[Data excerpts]
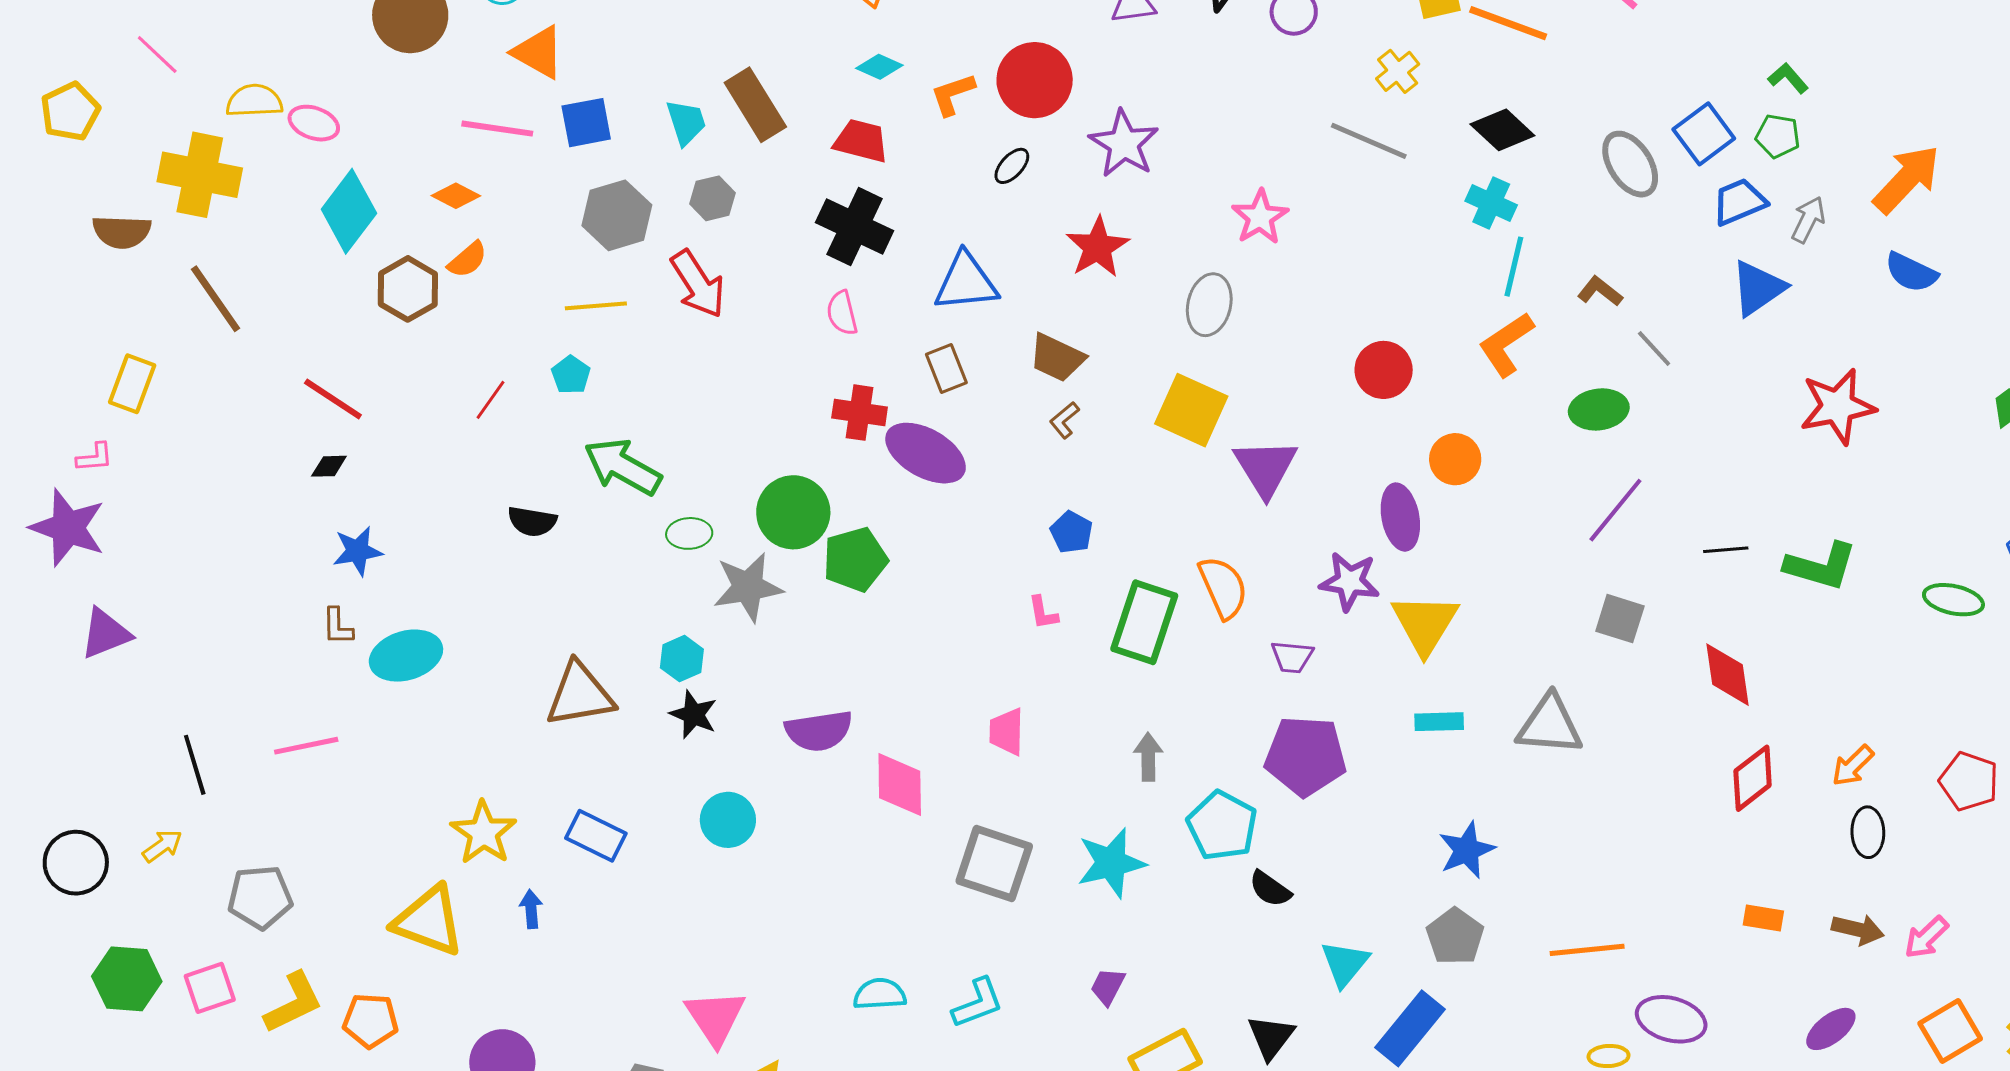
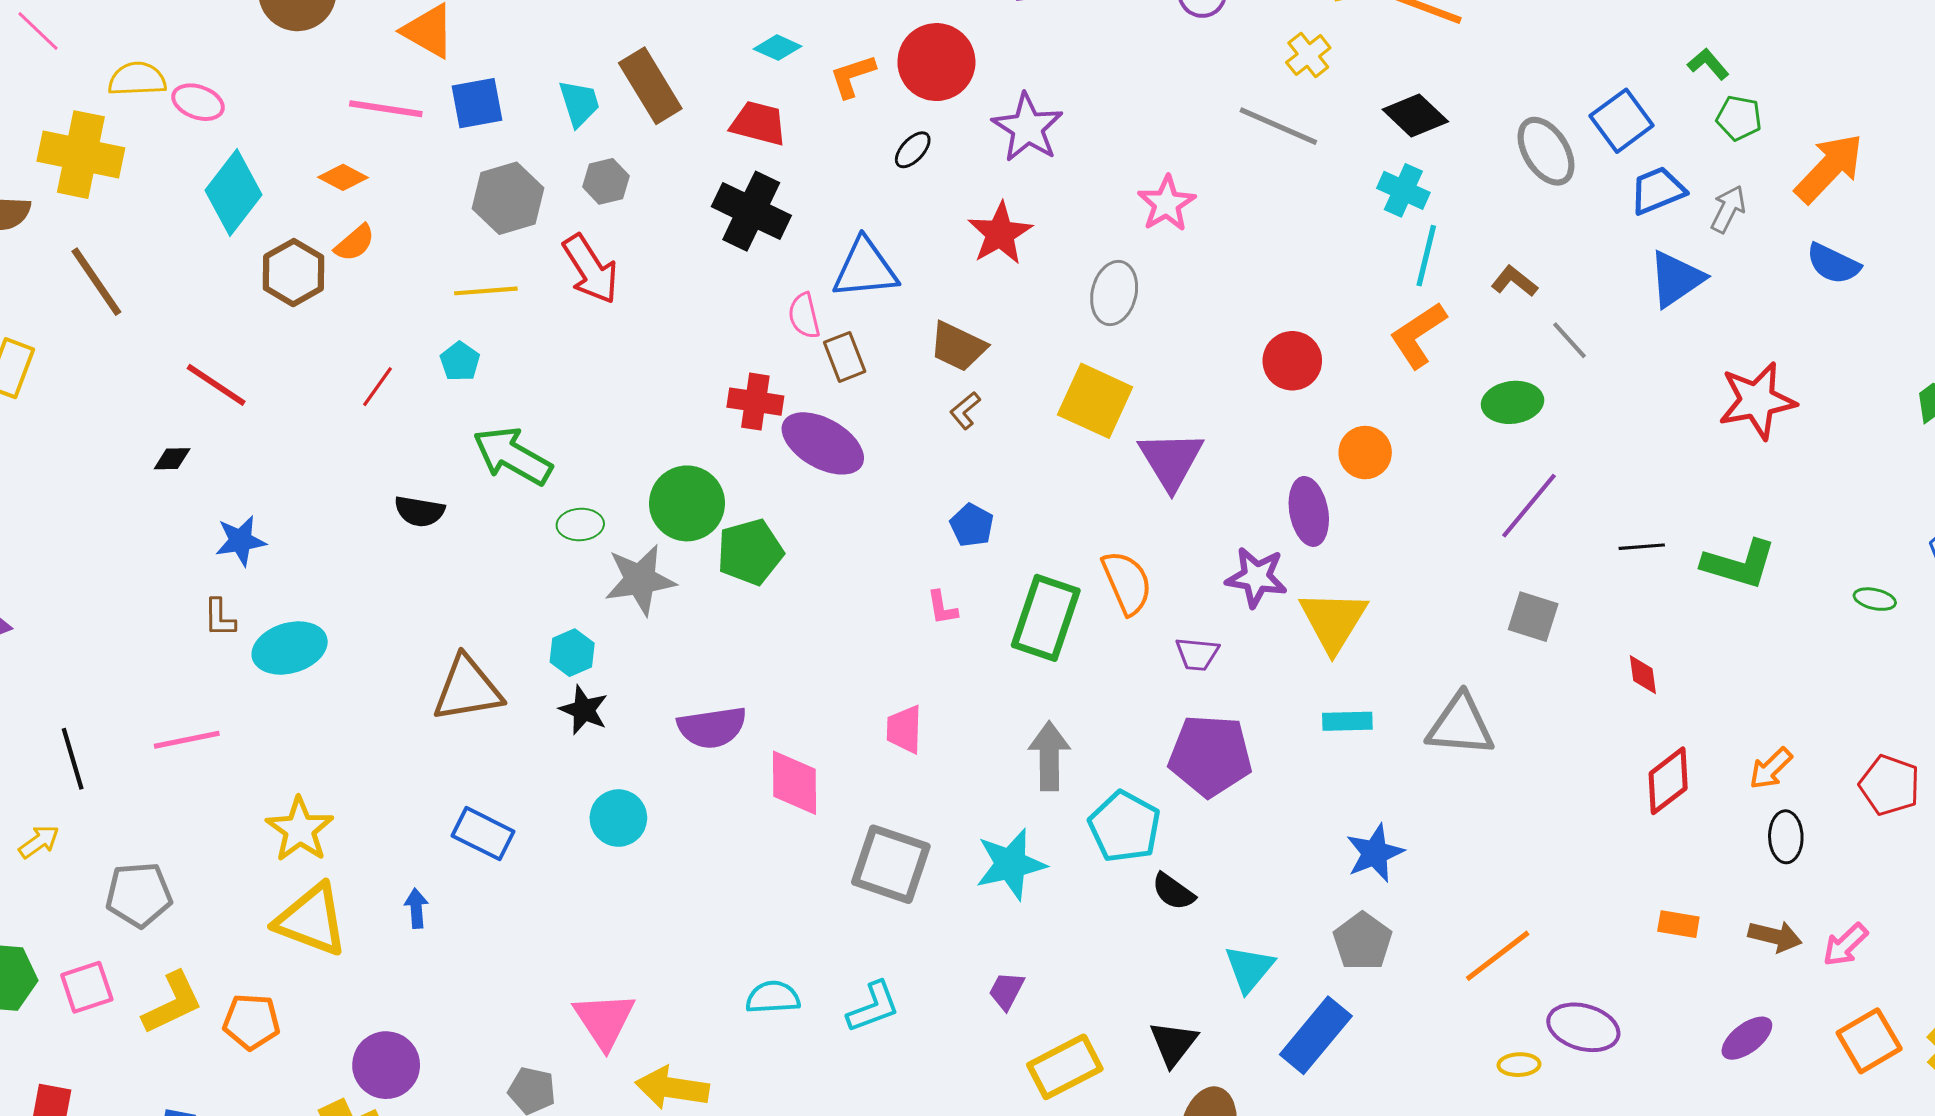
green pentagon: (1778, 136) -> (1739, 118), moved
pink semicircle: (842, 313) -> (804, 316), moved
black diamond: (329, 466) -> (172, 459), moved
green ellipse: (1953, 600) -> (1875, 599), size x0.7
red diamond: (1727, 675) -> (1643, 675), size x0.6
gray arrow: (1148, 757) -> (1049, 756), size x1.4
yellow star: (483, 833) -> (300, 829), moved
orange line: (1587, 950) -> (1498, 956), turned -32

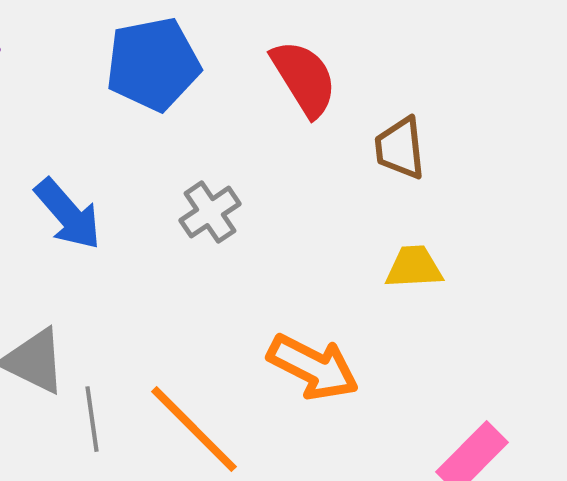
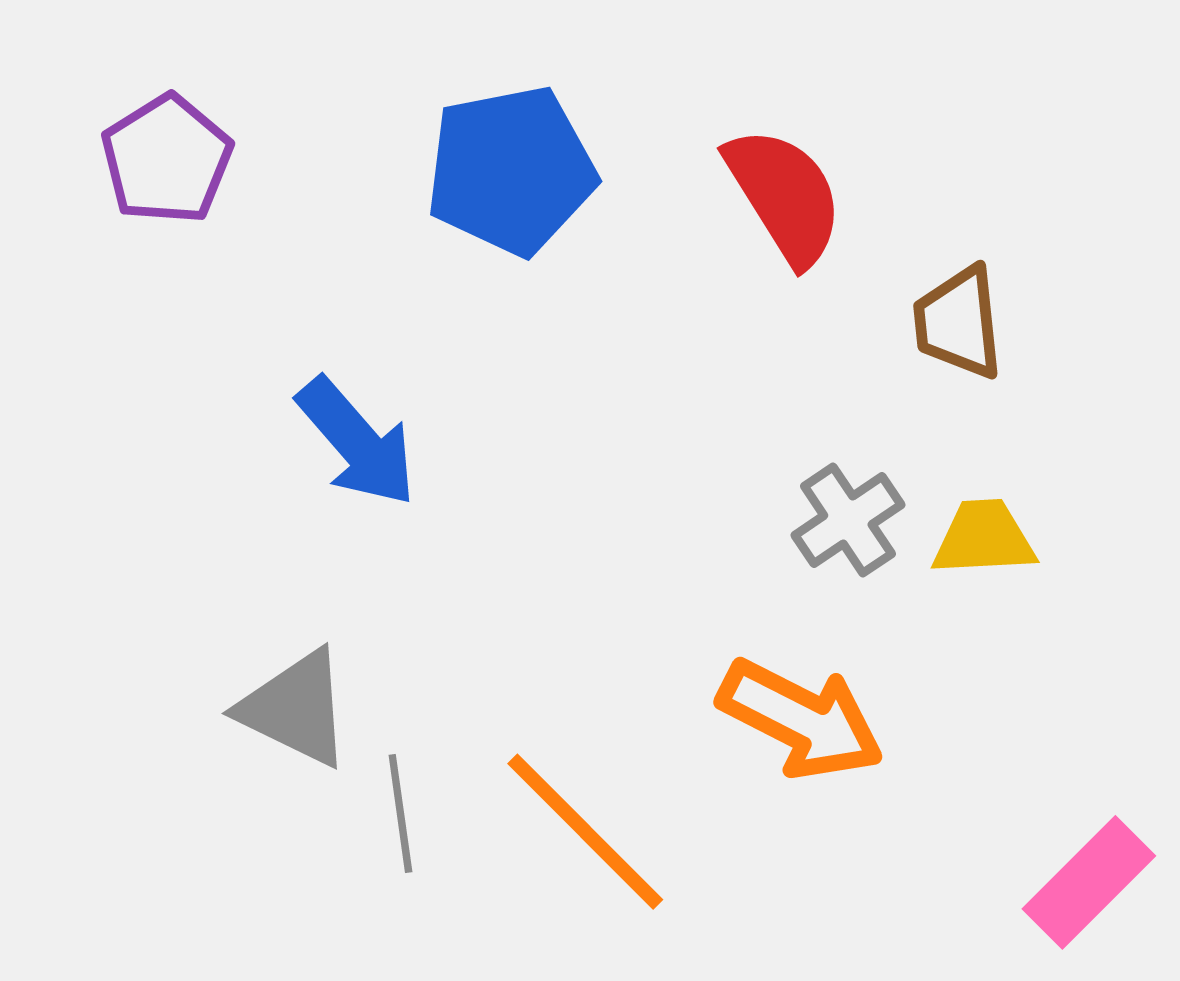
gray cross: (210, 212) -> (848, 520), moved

* **Your assignment**
The records must come back exactly, with their pictures removed.

* **Completed task**
green pentagon: (1778, 136) -> (1739, 118), moved
pink semicircle: (842, 313) -> (804, 316), moved
black diamond: (329, 466) -> (172, 459), moved
green ellipse: (1953, 600) -> (1875, 599), size x0.7
red diamond: (1727, 675) -> (1643, 675), size x0.6
gray arrow: (1148, 757) -> (1049, 756), size x1.4
yellow star: (483, 833) -> (300, 829), moved
orange line: (1587, 950) -> (1498, 956), turned -32

gray cross: (210, 212) -> (848, 520), moved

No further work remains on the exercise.